Assignment:
All lines after the one containing "brown truck [435,354,482,391]", together with that line itself, should be written out exactly, down to the last line of the entries below.

(Data excerpts)
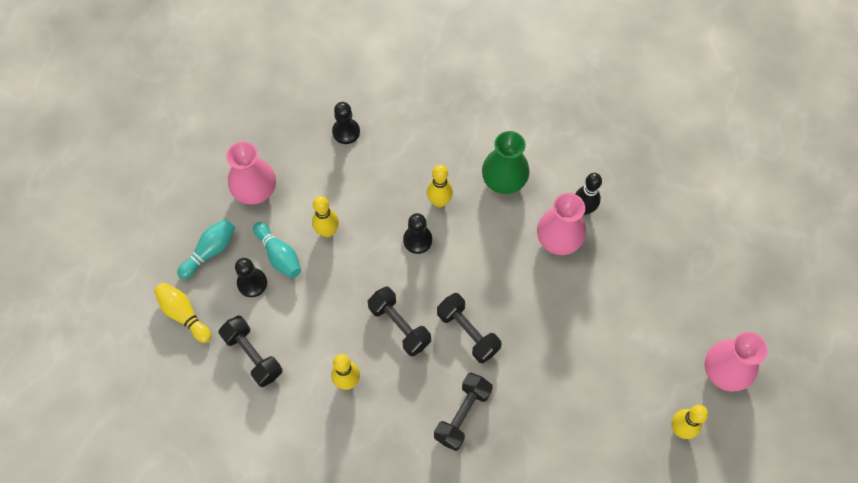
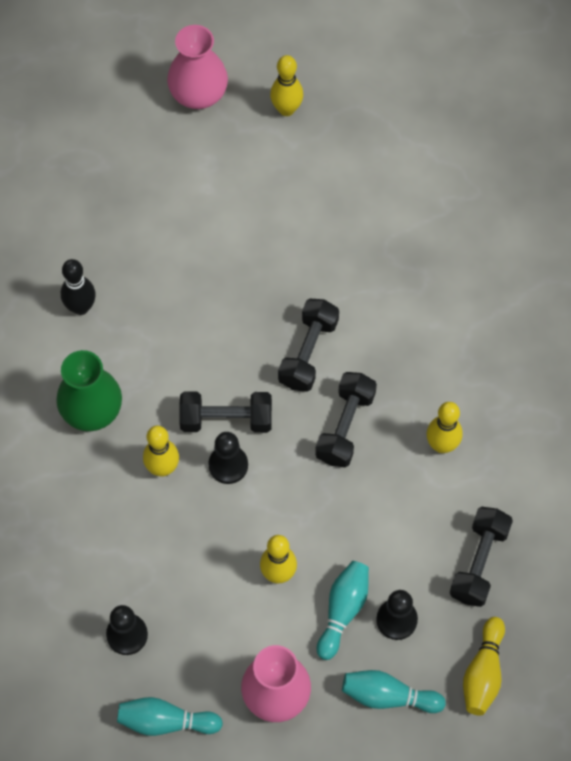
camera: 120 degrees left, 0 degrees up
black dumbbell [434,373,493,451] -> black dumbbell moved to [179,391,272,433]
pink vase [537,193,586,255] -> none
none -> turquoise bowling pin [117,697,223,736]

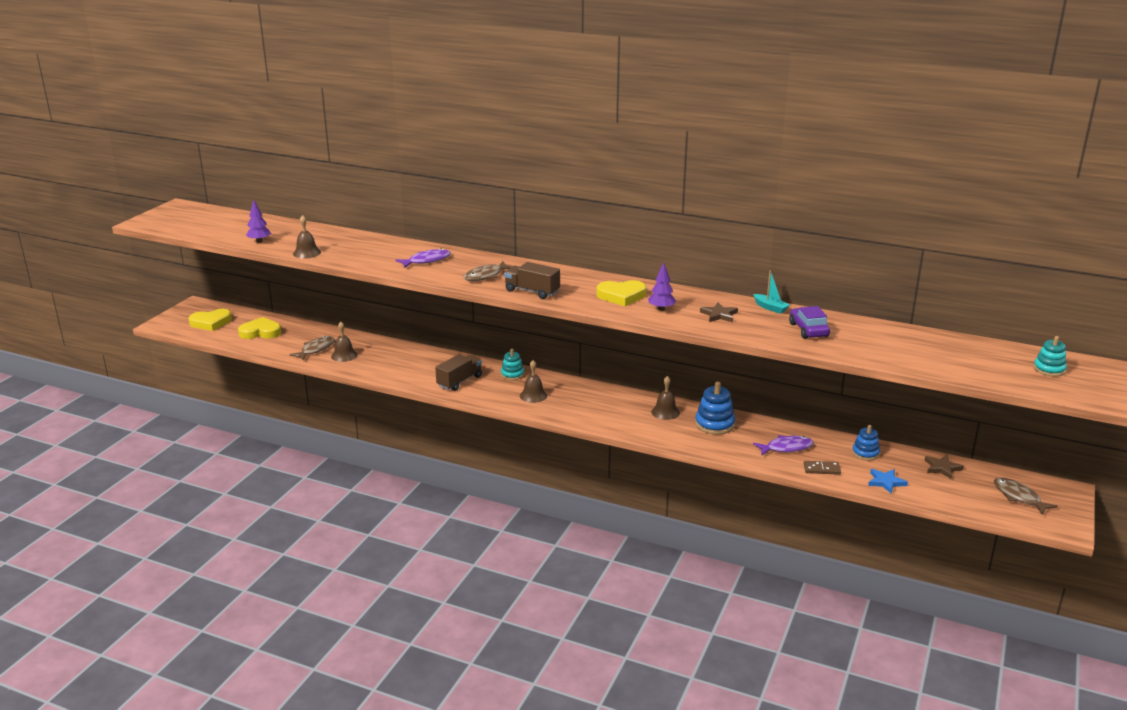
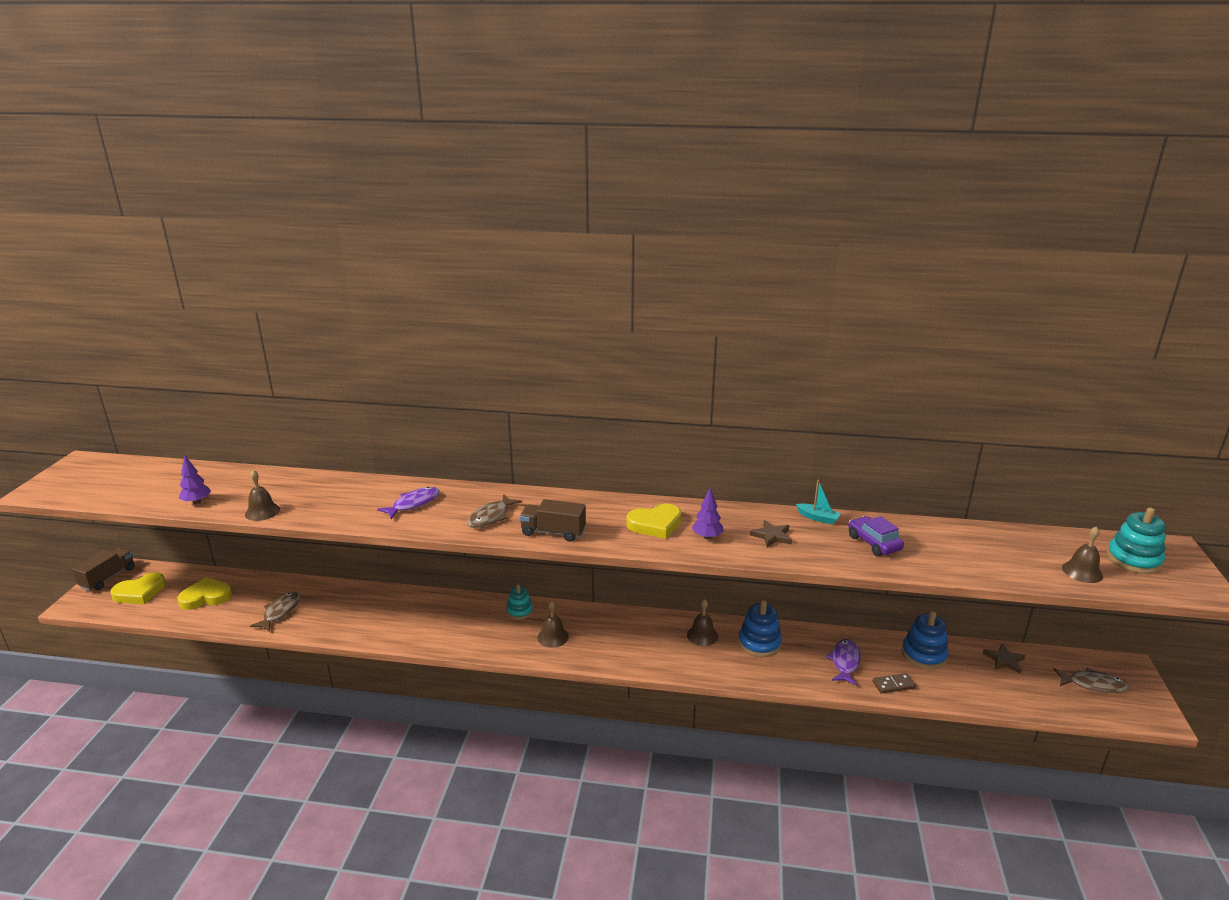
camera: 15 degrees left, 0 degrees up
brown bell [331,322,357,362] -> brown bell moved to [1062,526,1103,583]
brown truck [435,354,482,391] -> brown truck moved to [72,548,135,591]
purple fish [753,435,814,455] -> purple fish turned 45 degrees counterclockwise [826,639,861,685]
blue stacking toy [852,425,880,461] -> blue stacking toy [902,611,949,669], size x1.54
blue star [868,469,908,493] -> none
brown fish [994,477,1058,515] -> brown fish turned 150 degrees clockwise [1054,668,1129,693]
turquoise stacking toy [1033,336,1067,377] -> turquoise stacking toy [1107,507,1166,574], size x1.54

Answer box:
brown truck [435,354,482,391] -> brown truck moved to [72,548,135,591]
purple fish [753,435,814,455] -> purple fish turned 45 degrees counterclockwise [826,639,861,685]
blue stacking toy [852,425,880,461] -> blue stacking toy [902,611,949,669], size x1.54
blue star [868,469,908,493] -> none
brown fish [994,477,1058,515] -> brown fish turned 150 degrees clockwise [1054,668,1129,693]
turquoise stacking toy [1033,336,1067,377] -> turquoise stacking toy [1107,507,1166,574], size x1.54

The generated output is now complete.